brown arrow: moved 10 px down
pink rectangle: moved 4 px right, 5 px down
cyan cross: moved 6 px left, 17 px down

===============

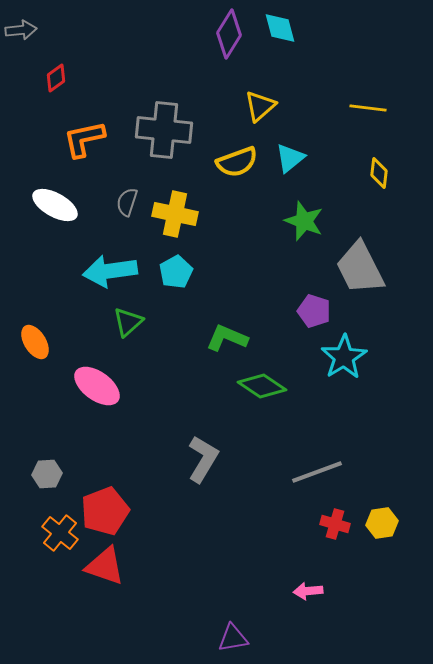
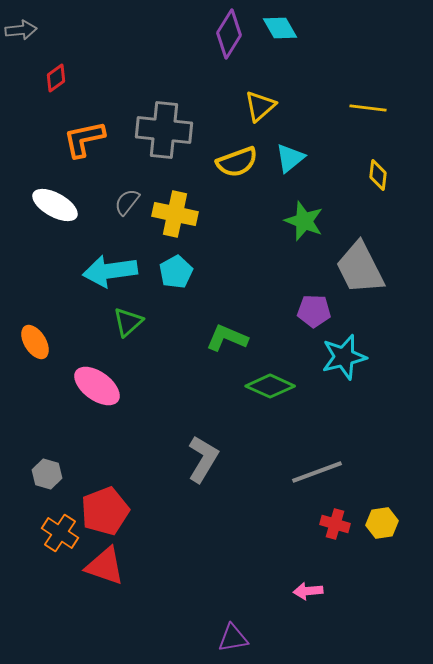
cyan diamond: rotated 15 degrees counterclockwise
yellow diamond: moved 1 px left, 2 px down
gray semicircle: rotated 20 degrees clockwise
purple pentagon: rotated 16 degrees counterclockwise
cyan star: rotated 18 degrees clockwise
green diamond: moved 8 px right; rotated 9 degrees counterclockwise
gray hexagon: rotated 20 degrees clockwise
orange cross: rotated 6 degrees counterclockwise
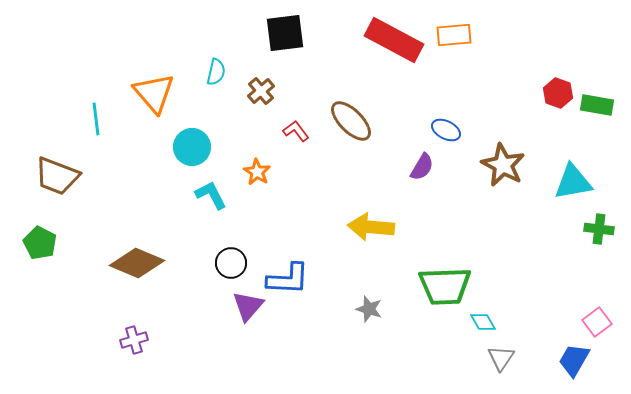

===============

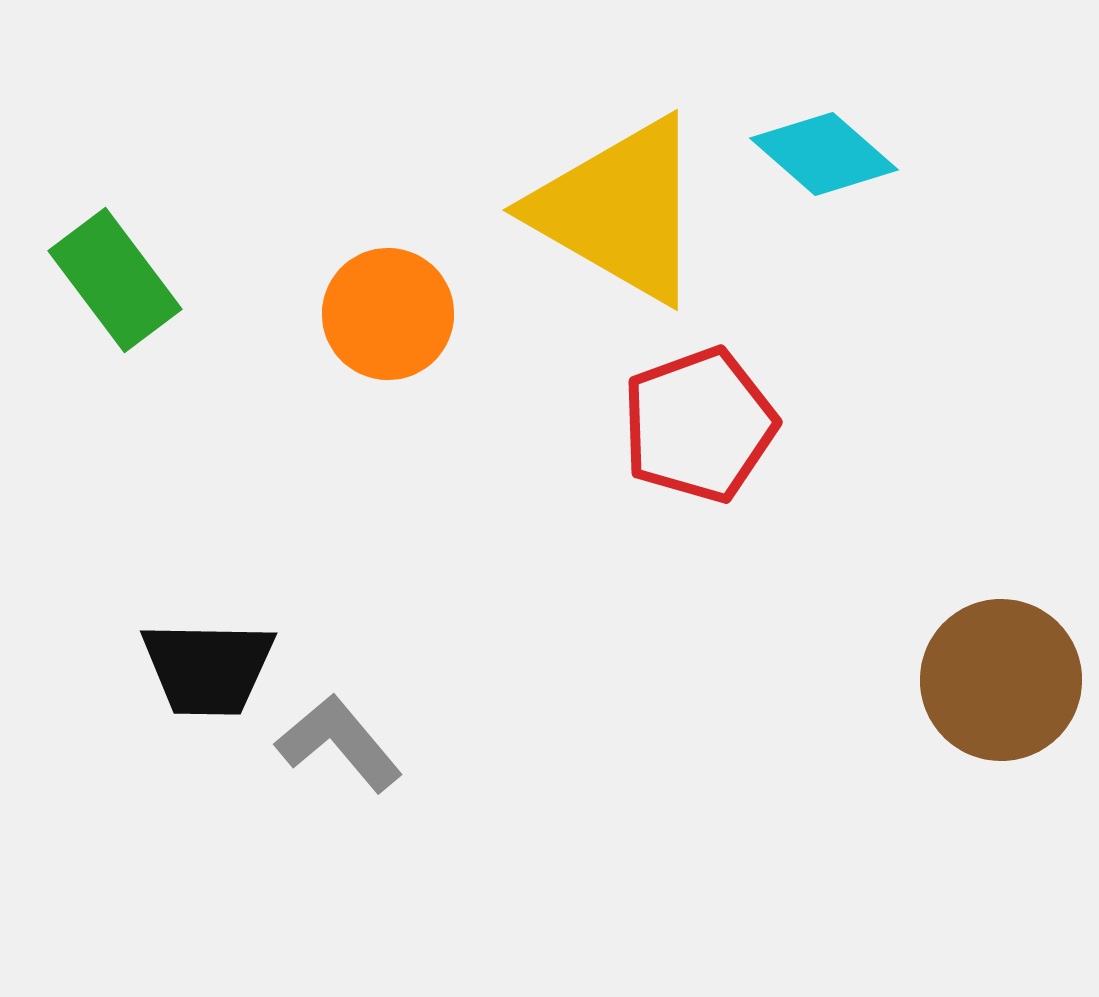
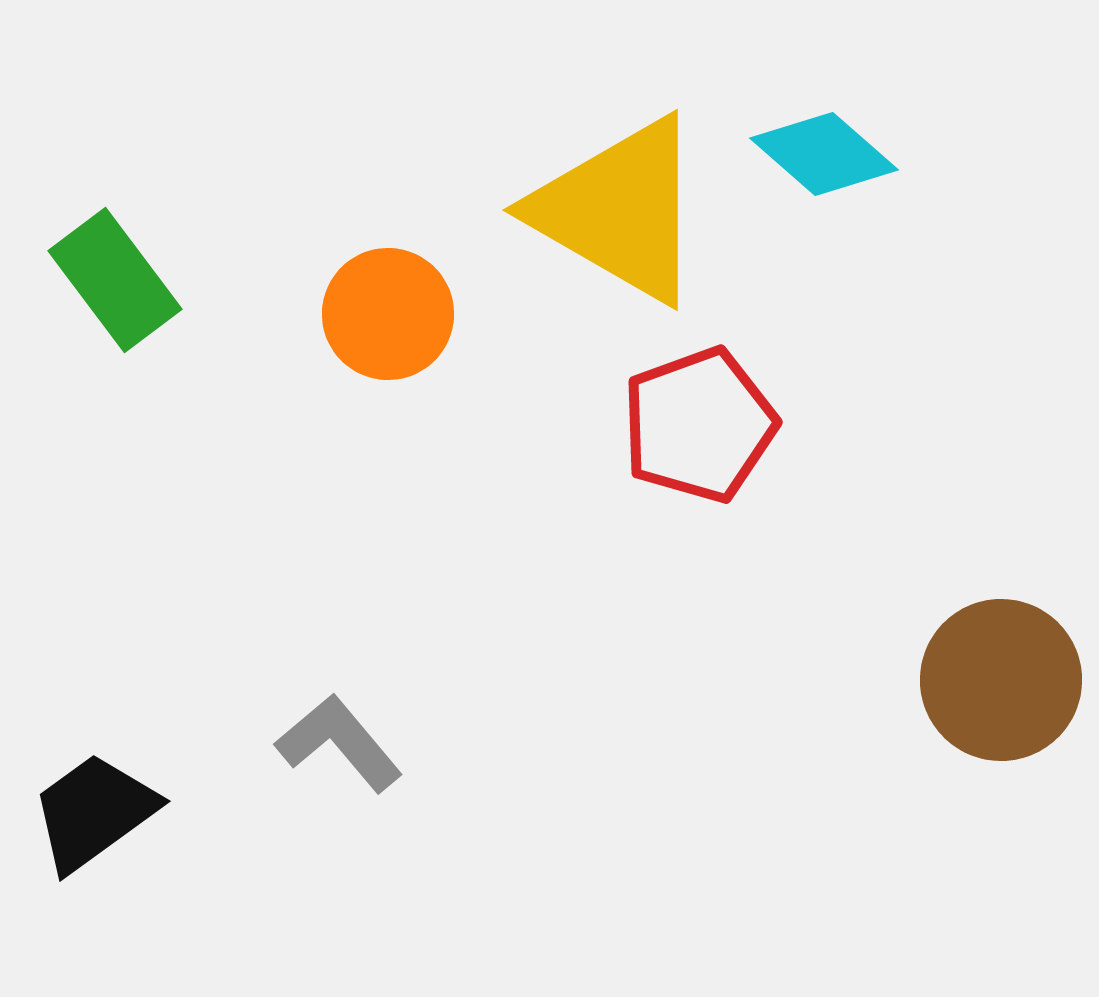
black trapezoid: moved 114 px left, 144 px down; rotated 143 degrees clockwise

===============

- **Written task**: Convert the lines from the one containing "brown arrow: moved 10 px down" through the one containing "cyan cross: moved 6 px left, 17 px down", both included, into a numbered list, leaving out blank lines and including no other lines.

- **Solution to this task**:
1. brown arrow: moved 10 px down
2. pink rectangle: moved 4 px right, 5 px down
3. cyan cross: moved 6 px left, 17 px down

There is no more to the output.